- [How to complete this task]:
The response must restate all of the data word for word.

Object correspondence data
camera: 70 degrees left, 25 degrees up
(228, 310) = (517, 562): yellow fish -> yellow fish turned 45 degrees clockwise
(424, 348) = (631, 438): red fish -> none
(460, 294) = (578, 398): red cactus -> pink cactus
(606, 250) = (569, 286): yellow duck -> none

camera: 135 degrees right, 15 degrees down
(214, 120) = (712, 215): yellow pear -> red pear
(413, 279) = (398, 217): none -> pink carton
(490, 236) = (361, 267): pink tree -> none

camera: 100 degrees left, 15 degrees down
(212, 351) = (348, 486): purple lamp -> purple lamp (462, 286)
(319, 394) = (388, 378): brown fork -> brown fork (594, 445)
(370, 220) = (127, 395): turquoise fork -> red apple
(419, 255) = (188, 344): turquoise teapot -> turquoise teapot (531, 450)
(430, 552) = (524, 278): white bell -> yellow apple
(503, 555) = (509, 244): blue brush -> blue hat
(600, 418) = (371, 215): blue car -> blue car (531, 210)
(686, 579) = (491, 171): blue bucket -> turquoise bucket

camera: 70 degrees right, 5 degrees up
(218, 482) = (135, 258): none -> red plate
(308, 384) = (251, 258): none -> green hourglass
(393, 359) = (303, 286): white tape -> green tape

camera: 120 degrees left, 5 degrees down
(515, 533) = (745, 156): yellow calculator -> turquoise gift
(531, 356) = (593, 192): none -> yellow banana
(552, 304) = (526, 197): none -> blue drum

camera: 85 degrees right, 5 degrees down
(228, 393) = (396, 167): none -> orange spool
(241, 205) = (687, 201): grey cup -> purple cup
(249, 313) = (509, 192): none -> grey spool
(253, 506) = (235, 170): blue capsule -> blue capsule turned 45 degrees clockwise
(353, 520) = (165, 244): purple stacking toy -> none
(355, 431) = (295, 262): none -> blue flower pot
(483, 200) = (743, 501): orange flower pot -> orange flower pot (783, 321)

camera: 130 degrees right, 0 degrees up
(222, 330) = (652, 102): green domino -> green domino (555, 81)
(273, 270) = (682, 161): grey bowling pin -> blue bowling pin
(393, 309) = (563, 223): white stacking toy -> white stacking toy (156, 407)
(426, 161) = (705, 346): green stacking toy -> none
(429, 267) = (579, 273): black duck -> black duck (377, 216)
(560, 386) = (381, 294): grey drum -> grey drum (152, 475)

- [Written solution]:
camera: 70 degrees left, 25 degrees up
(228, 310) = (517, 562): yellow fish -> yellow fish turned 45 degrees clockwise
(424, 348) = (631, 438): red fish -> none
(460, 294) = (578, 398): red cactus -> pink cactus
(606, 250) = (569, 286): yellow duck -> none

camera: 135 degrees right, 15 degrees down
(214, 120) = (712, 215): yellow pear -> red pear
(413, 279) = (398, 217): none -> pink carton
(490, 236) = (361, 267): pink tree -> none

camera: 100 degrees left, 15 degrees down
(212, 351) = (348, 486): purple lamp -> purple lamp (462, 286)
(319, 394) = (388, 378): brown fork -> brown fork (594, 445)
(370, 220) = (127, 395): turquoise fork -> red apple
(419, 255) = (188, 344): turquoise teapot -> turquoise teapot (531, 450)
(430, 552) = (524, 278): white bell -> yellow apple
(503, 555) = (509, 244): blue brush -> blue hat
(600, 418) = (371, 215): blue car -> blue car (531, 210)
(686, 579) = (491, 171): blue bucket -> turquoise bucket

camera: 70 degrees right, 5 degrees up
(218, 482) = (135, 258): none -> red plate
(308, 384) = (251, 258): none -> green hourglass
(393, 359) = (303, 286): white tape -> green tape

camera: 120 degrees left, 5 degrees down
(515, 533) = (745, 156): yellow calculator -> turquoise gift
(531, 356) = (593, 192): none -> yellow banana
(552, 304) = (526, 197): none -> blue drum

camera: 85 degrees right, 5 degrees down
(228, 393) = (396, 167): none -> orange spool
(241, 205) = (687, 201): grey cup -> purple cup
(249, 313) = (509, 192): none -> grey spool
(253, 506) = (235, 170): blue capsule -> blue capsule turned 45 degrees clockwise
(353, 520) = (165, 244): purple stacking toy -> none
(355, 431) = (295, 262): none -> blue flower pot
(483, 200) = (743, 501): orange flower pot -> orange flower pot (783, 321)

camera: 130 degrees right, 0 degrees up
(222, 330) = (652, 102): green domino -> green domino (555, 81)
(273, 270) = (682, 161): grey bowling pin -> blue bowling pin
(393, 309) = (563, 223): white stacking toy -> white stacking toy (156, 407)
(426, 161) = (705, 346): green stacking toy -> none
(429, 267) = (579, 273): black duck -> black duck (377, 216)
(560, 386) = (381, 294): grey drum -> grey drum (152, 475)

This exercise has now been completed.